• [Material provided]
::::::

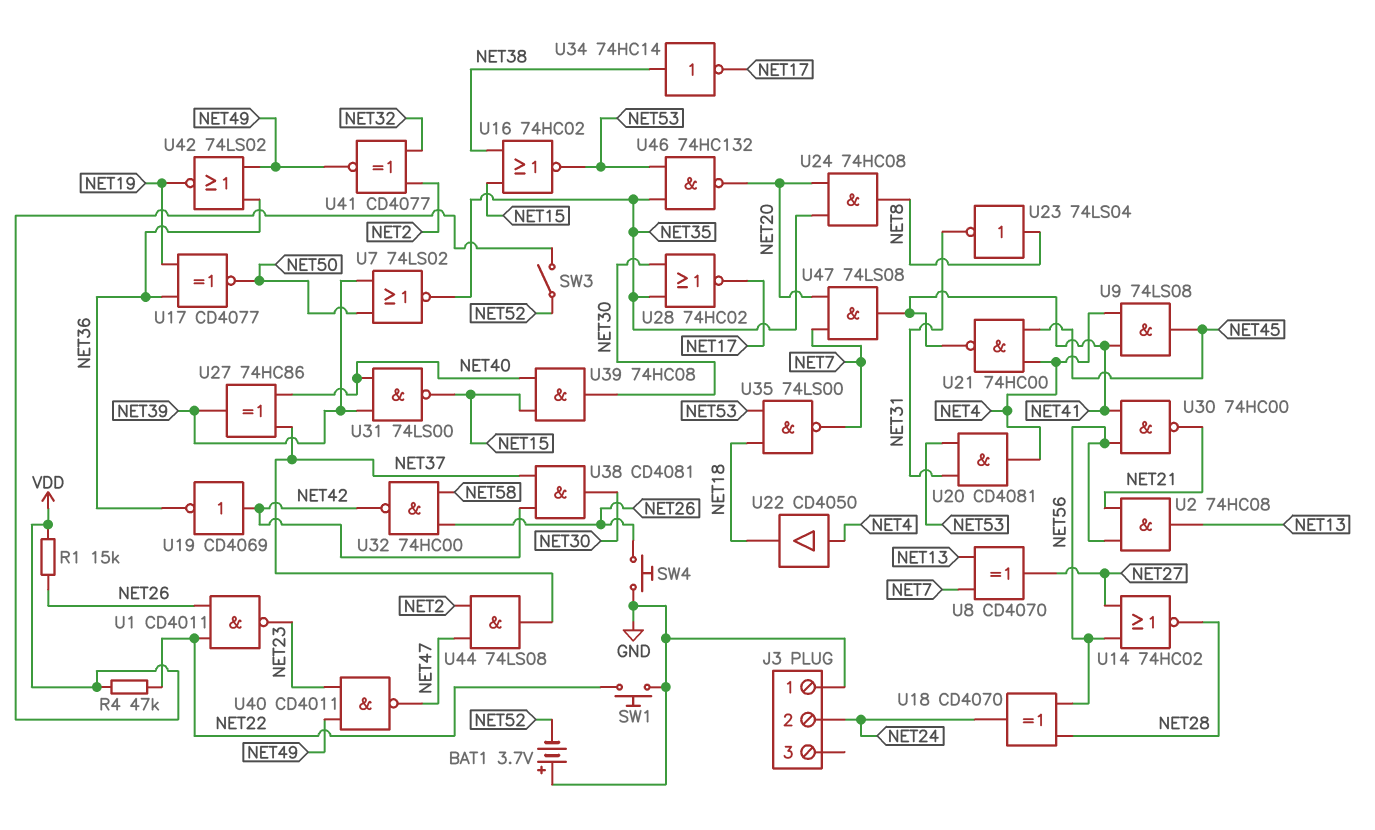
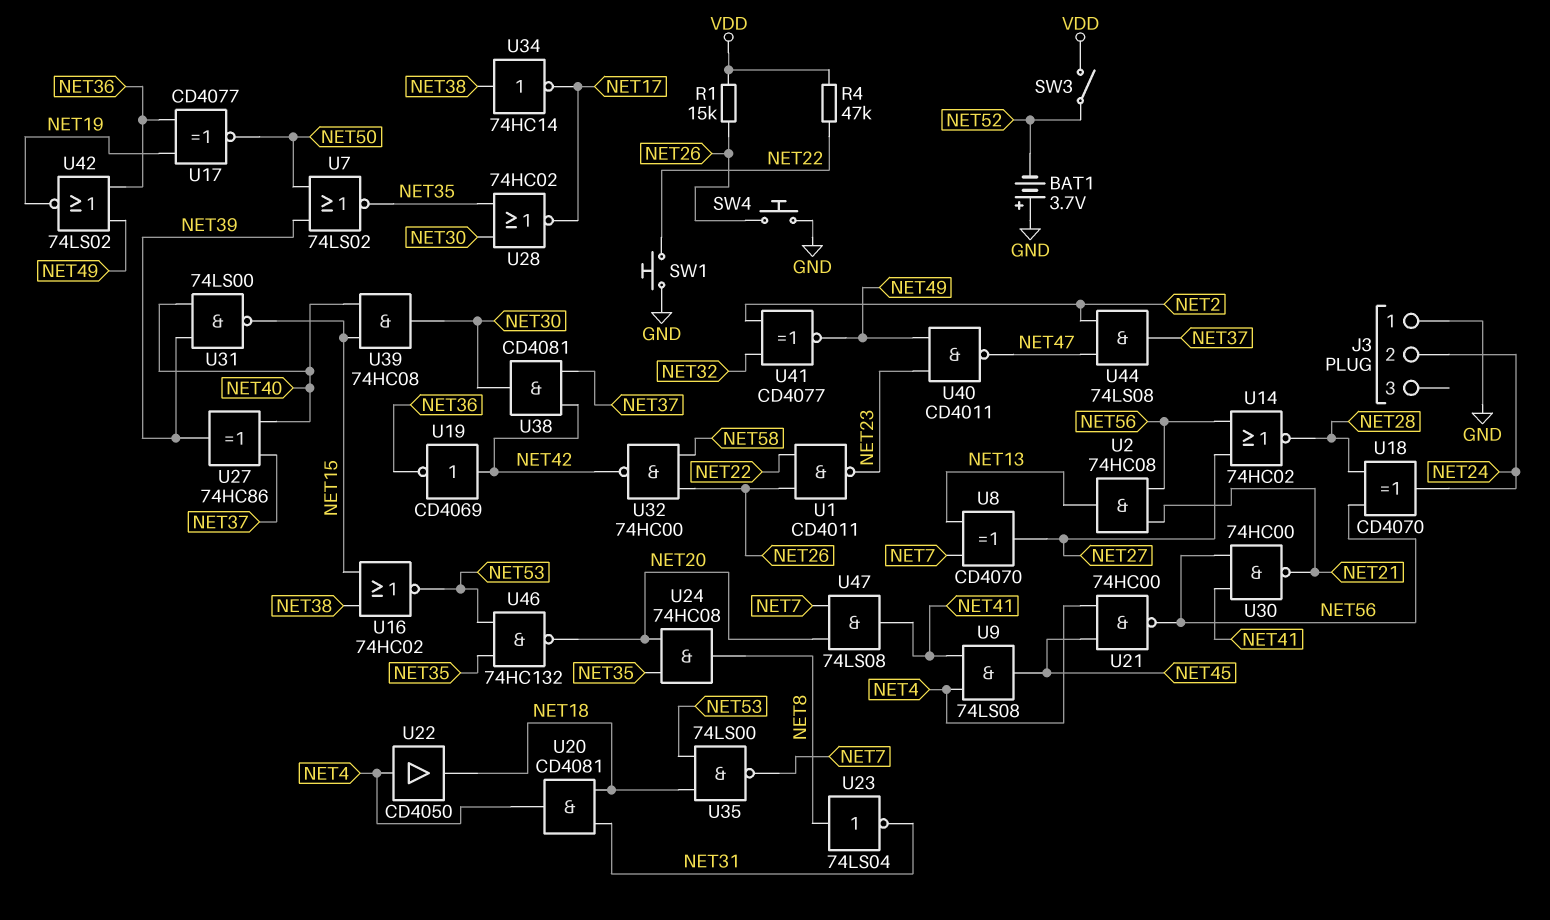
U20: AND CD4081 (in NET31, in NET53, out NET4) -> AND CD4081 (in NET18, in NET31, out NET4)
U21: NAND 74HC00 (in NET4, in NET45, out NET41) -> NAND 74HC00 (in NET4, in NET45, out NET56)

::::::

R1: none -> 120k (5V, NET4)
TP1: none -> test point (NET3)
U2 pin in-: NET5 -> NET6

::::::

• [What is required]
Reproduce exactly the lines of the records above from the one with "U20: AND CD4081" to the one with "U21: NAND 74HC00", both included, and leave out everything else.

• [Written answer]
U20: AND CD4081 (in NET31, in NET53, out NET4) -> AND CD4081 (in NET18, in NET31, out NET4)
U21: NAND 74HC00 (in NET4, in NET45, out NET41) -> NAND 74HC00 (in NET4, in NET45, out NET56)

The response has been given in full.